**Goal**
Rewrite the listing below with "observer" changed to "viewer" and every other line left as it is. Leave the pictures out.
[Begin Stored data]
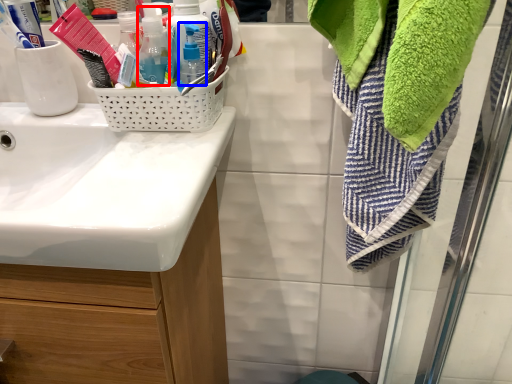
Question: Which of the following is the farthest to the observer, bottle (highlighted by a red box) or bottle (highlighted by a blue box)?

Choices:
 (A) bottle
 (B) bottle

Answer: (B)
[End Stored data]
**Answer to the task**
Question: Which of the following is the farthest to the viewer, bottle (highlighted by a red box) or bottle (highlighted by a blue box)?

Choices:
 (A) bottle
 (B) bottle

Answer: (B)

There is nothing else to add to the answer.